■ **Extracted material**:
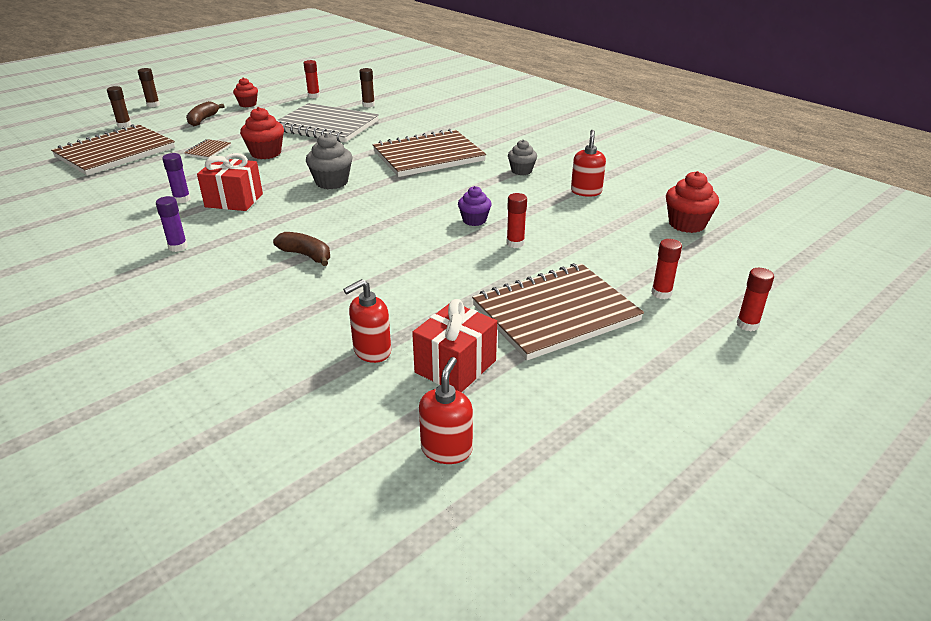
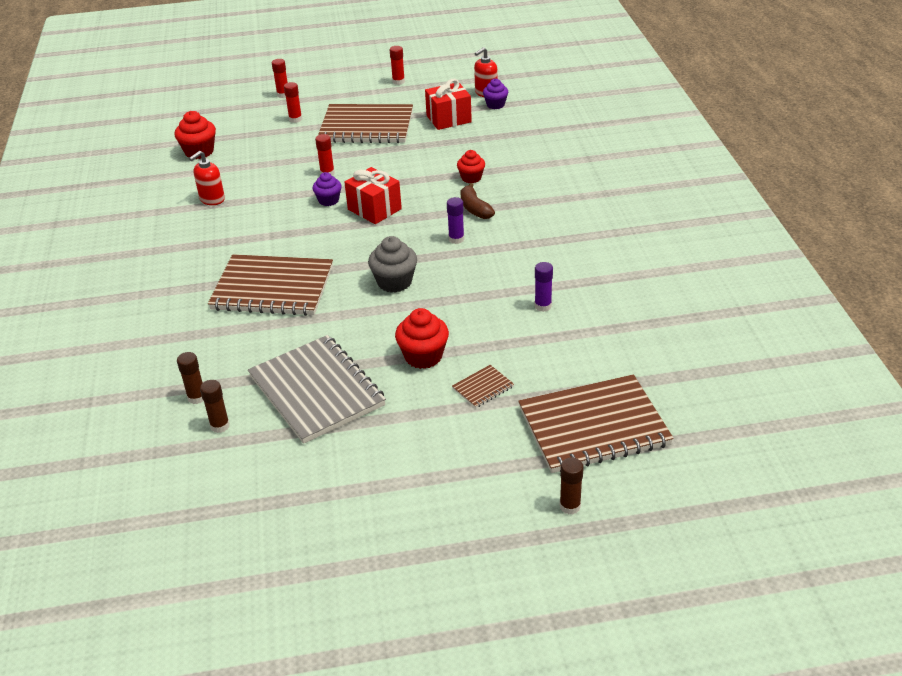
camera: 145 degrees left, 5 degrees up
brown glue stick [138,68,160,107] -> brown glue stick moved to [177,352,203,404]
purple glue stick [156,196,188,252] -> purple glue stick moved to [447,197,464,244]
brown banana [186,101,224,126] -> none
red gift [197,153,263,211] -> red gift moved to [344,167,402,224]
red cupcake [233,78,258,107] -> red cupcake moved to [457,150,485,183]
red glue stick [304,60,320,98] -> red glue stick moved to [390,46,405,85]
red soap dispenser [343,279,391,363] -> none
grey cupcake [508,140,537,175] -> none
none -> purple cupcake [483,78,508,109]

■ **Prompt**: Lines of the material in which the word "glue" occurs are to be copied out.

■ **Result of this task**:
brown glue stick [138,68,160,107] -> brown glue stick moved to [177,352,203,404]
purple glue stick [156,196,188,252] -> purple glue stick moved to [447,197,464,244]
red glue stick [304,60,320,98] -> red glue stick moved to [390,46,405,85]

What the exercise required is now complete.